AVAILABLE DATA —
☆ ☆ ☆ ☆ ☆

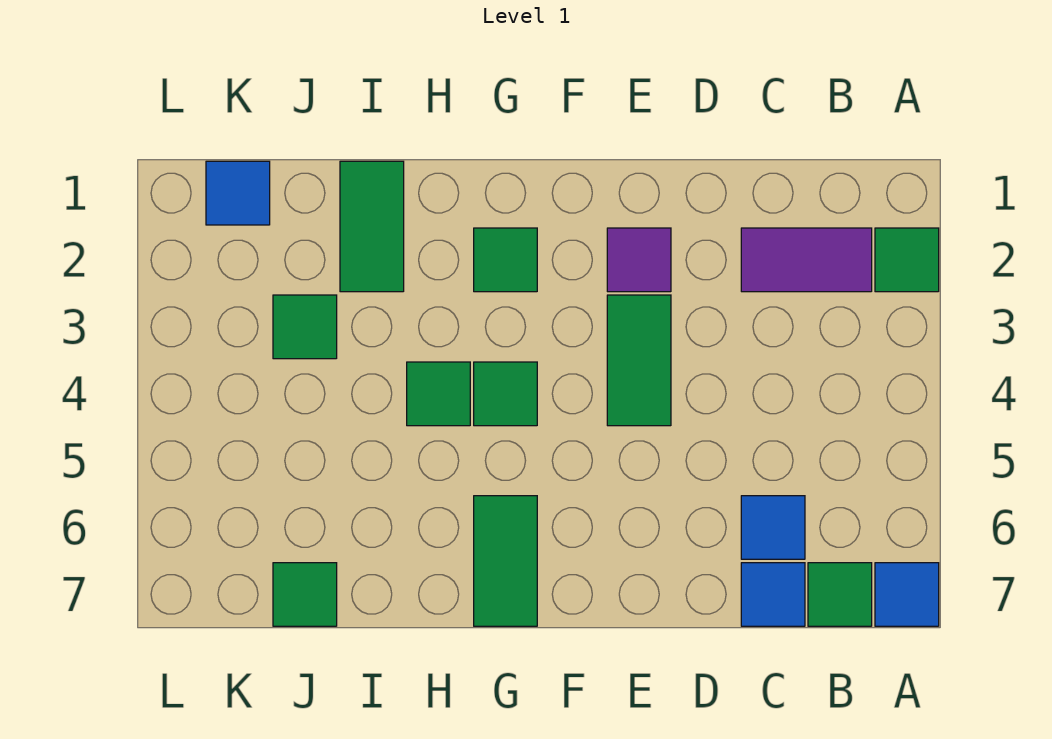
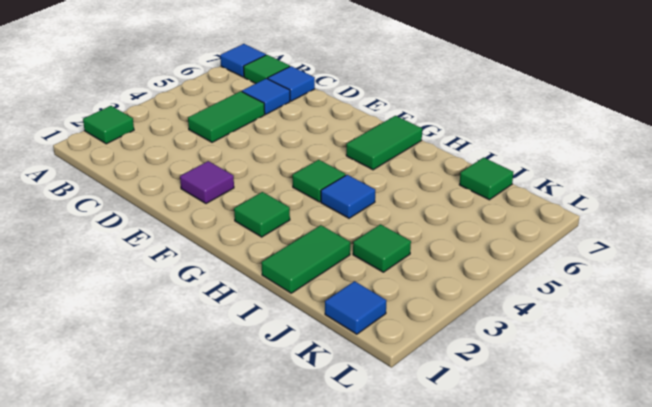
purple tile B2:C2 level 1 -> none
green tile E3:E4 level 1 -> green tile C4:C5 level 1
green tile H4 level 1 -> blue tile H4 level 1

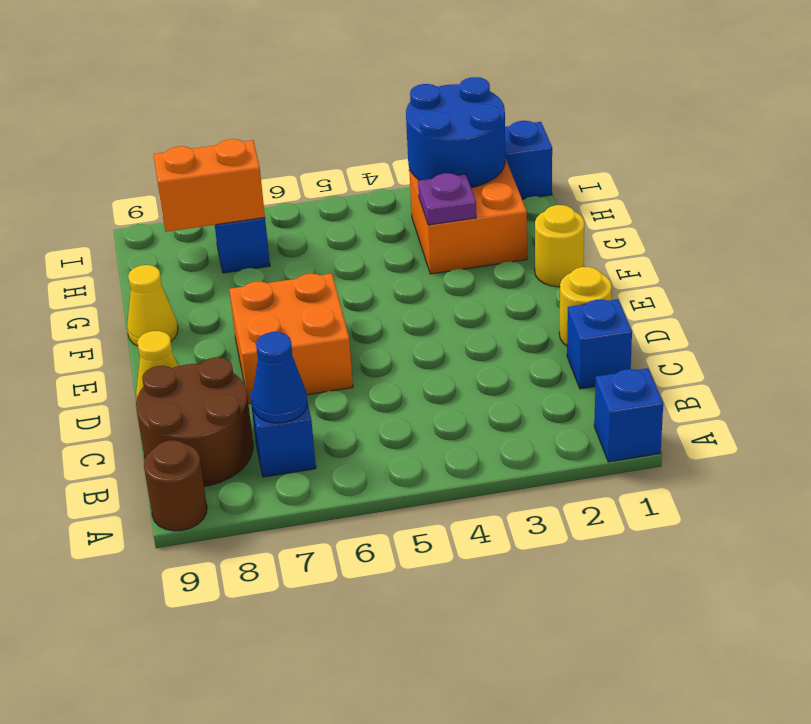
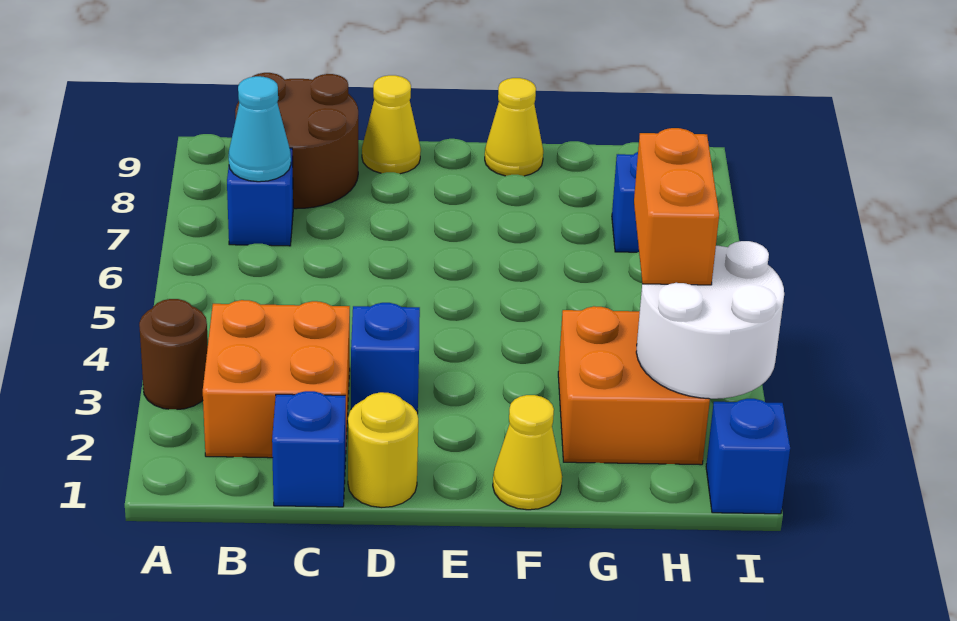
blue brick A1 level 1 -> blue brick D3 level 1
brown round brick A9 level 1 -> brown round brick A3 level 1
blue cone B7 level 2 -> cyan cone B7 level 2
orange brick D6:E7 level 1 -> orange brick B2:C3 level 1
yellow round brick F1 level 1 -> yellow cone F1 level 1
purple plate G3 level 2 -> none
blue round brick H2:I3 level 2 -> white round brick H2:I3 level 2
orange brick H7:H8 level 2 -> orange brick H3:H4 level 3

☆ ☆ ☆ ☆ ☆

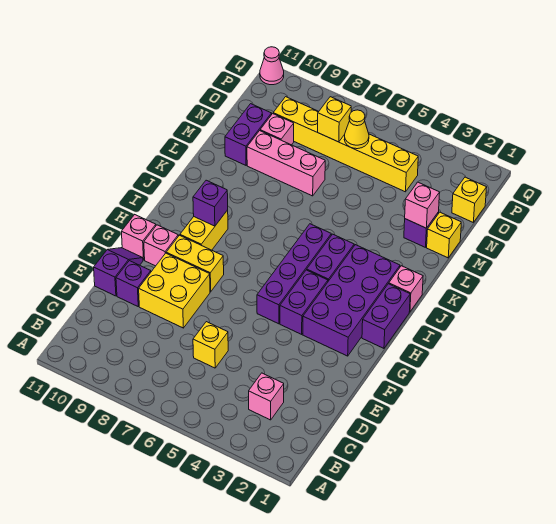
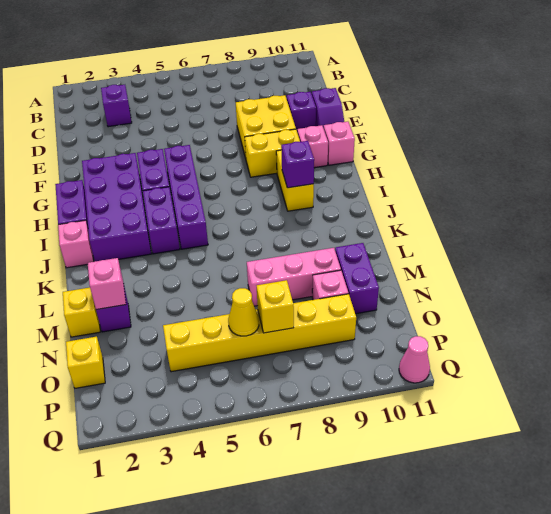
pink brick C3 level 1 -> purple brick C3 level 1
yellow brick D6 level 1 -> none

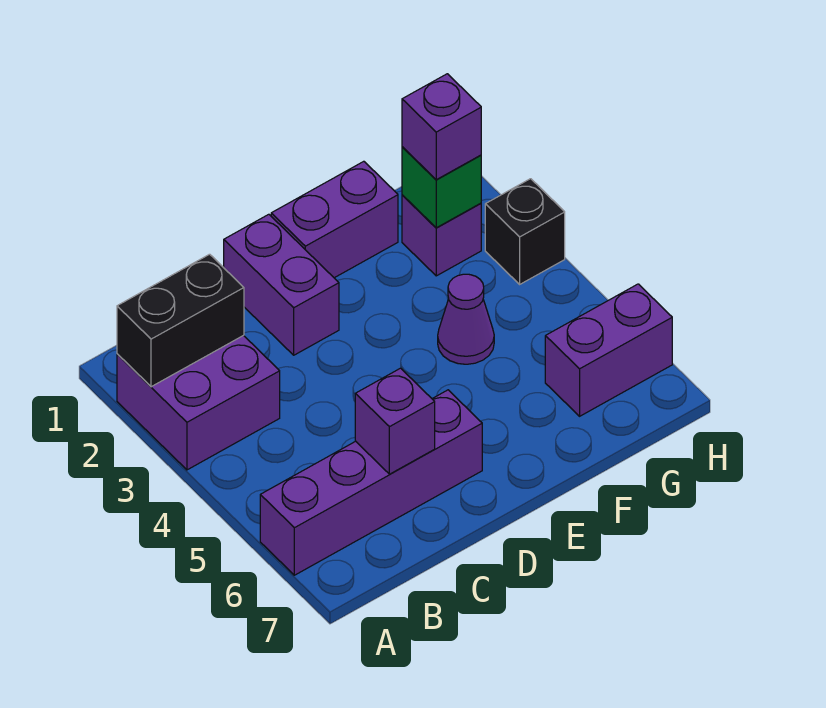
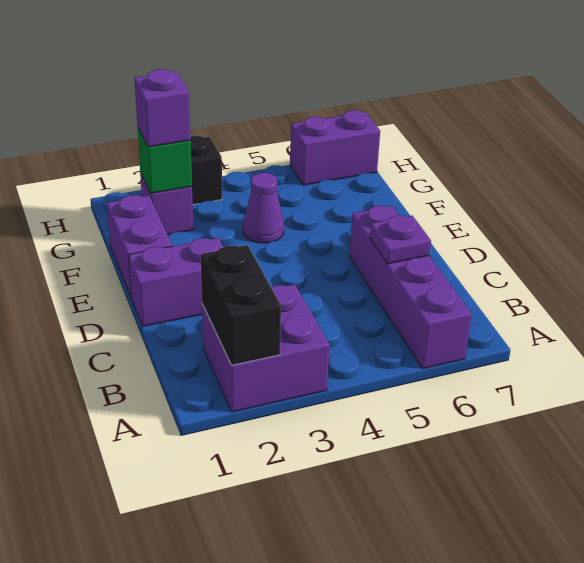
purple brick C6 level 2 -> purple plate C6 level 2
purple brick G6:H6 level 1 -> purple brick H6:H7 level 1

☆ ☆ ☆ ☆ ☆

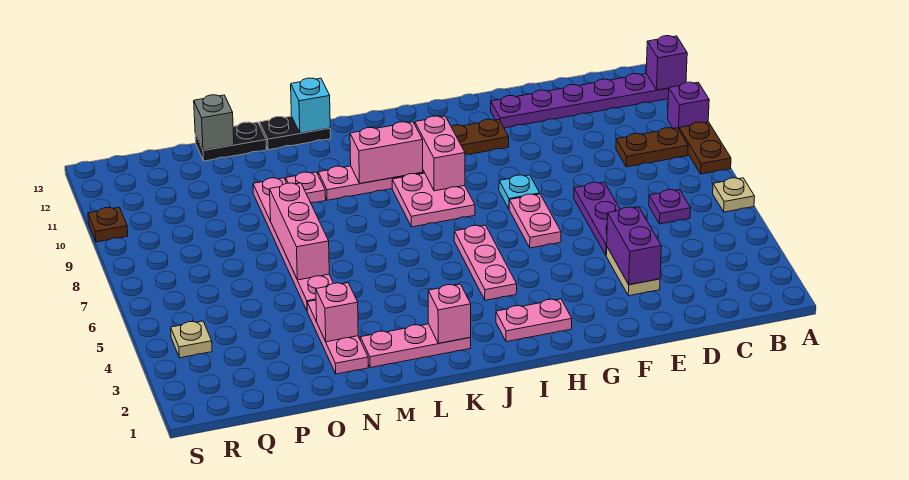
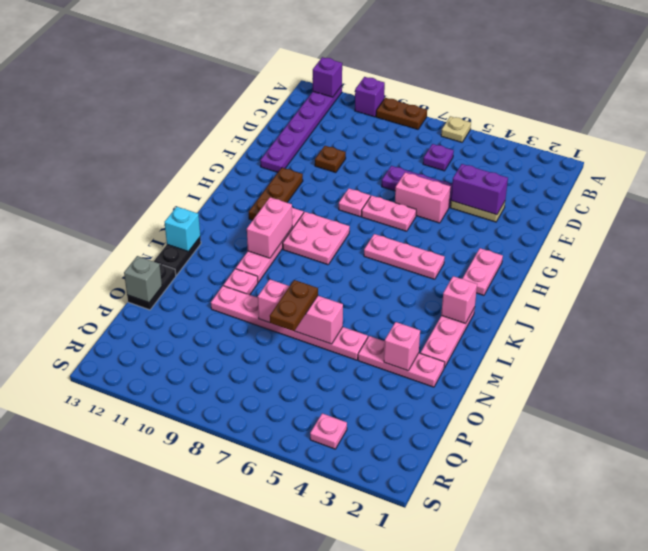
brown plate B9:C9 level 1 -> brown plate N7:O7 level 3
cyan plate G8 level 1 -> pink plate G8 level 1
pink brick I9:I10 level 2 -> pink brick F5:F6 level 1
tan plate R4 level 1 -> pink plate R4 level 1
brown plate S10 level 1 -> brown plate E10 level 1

☆ ☆ ☆ ☆ ☆

Look back at the entries above and repeat, unchanged, every line from the line holding "yellow round brick" through the line holding "orange brick H7:H8".

yellow round brick F1 level 1 -> yellow cone F1 level 1
purple plate G3 level 2 -> none
blue round brick H2:I3 level 2 -> white round brick H2:I3 level 2
orange brick H7:H8 level 2 -> orange brick H3:H4 level 3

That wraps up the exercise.